▶ **EXERCISE DIRECTIONS**: Scan the entries for the word "white" and return every line that has it.

▶ **Before-and-after object listings**:

---*---

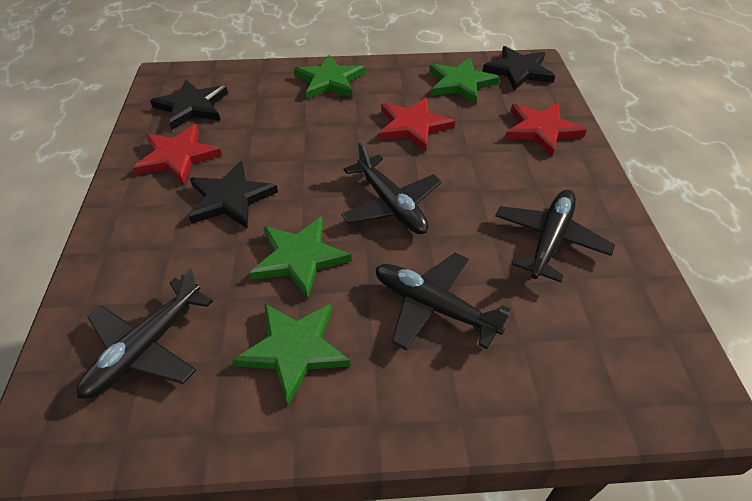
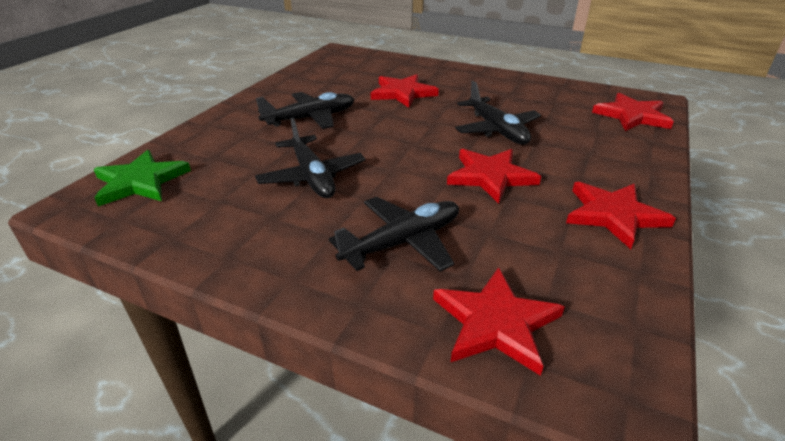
black star: 3 -> 0
green star: 4 -> 1
red star: 3 -> 5

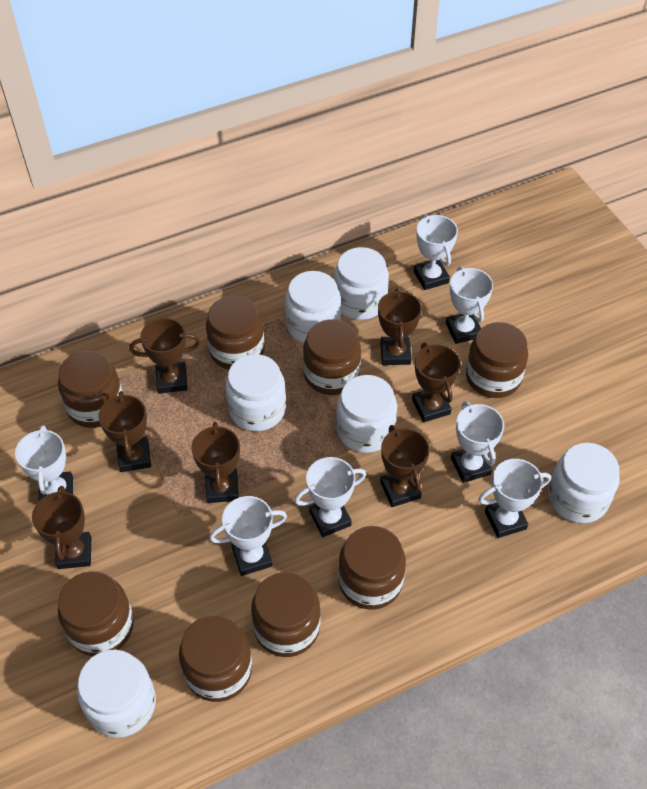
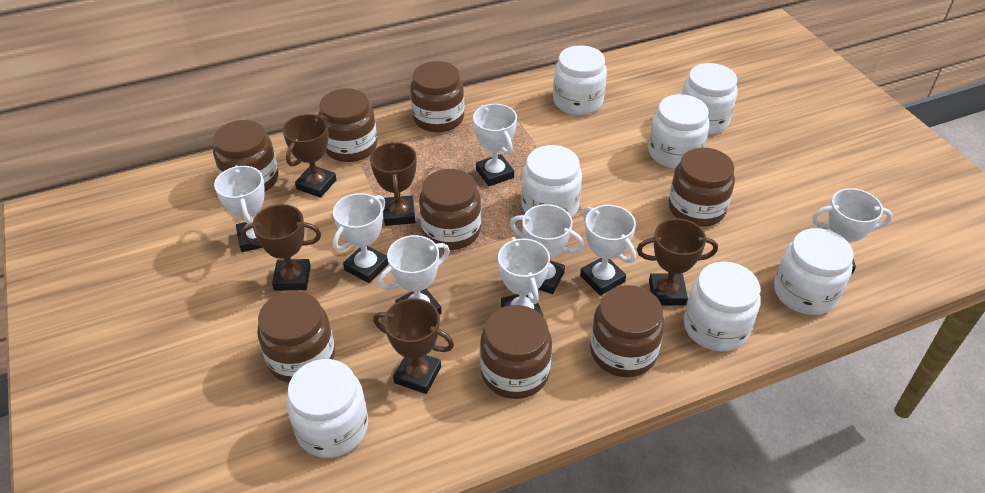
brown trophy: 7 -> 5
white jar: 6 -> 7
white trophy: 7 -> 8

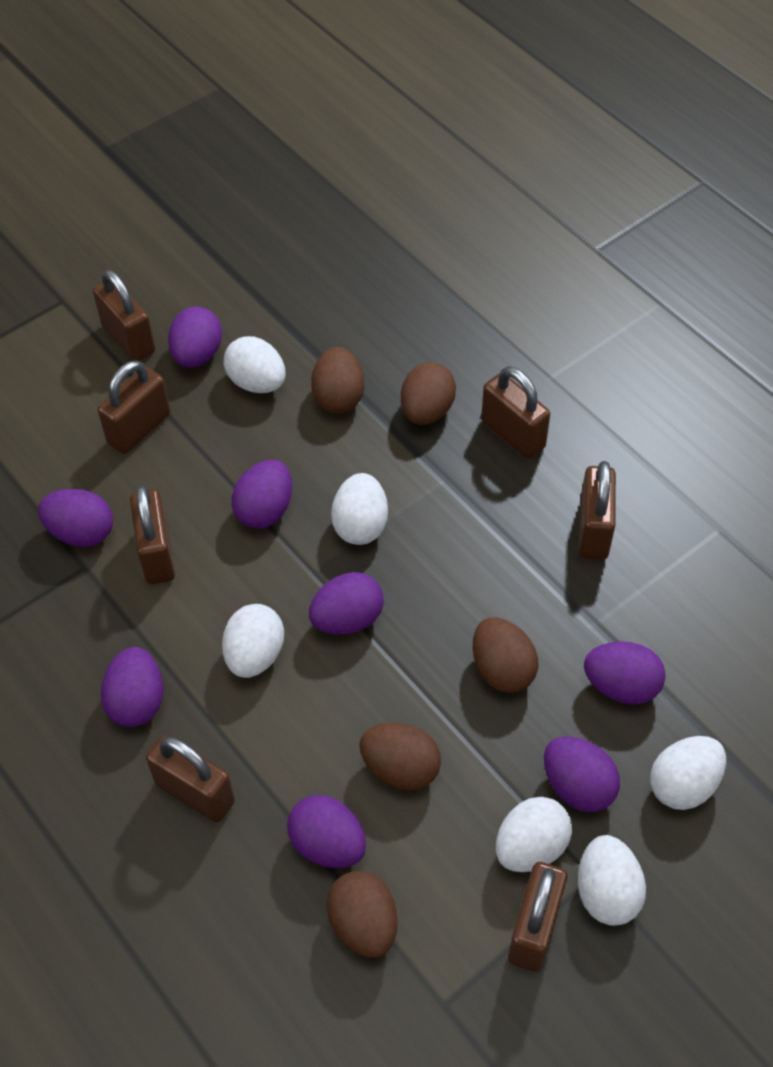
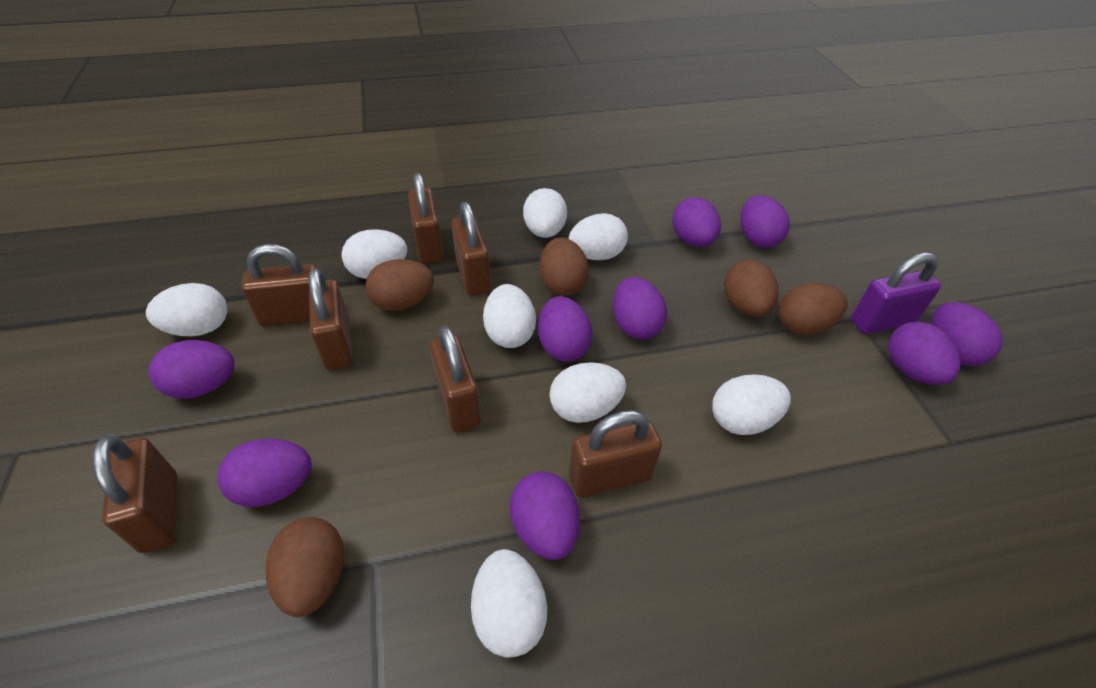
purple egg: 8 -> 9
purple padlock: 0 -> 1
white egg: 6 -> 8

---*---

▶ **ANSWER BOX**:
white jar: 6 -> 7
white trophy: 7 -> 8
white egg: 6 -> 8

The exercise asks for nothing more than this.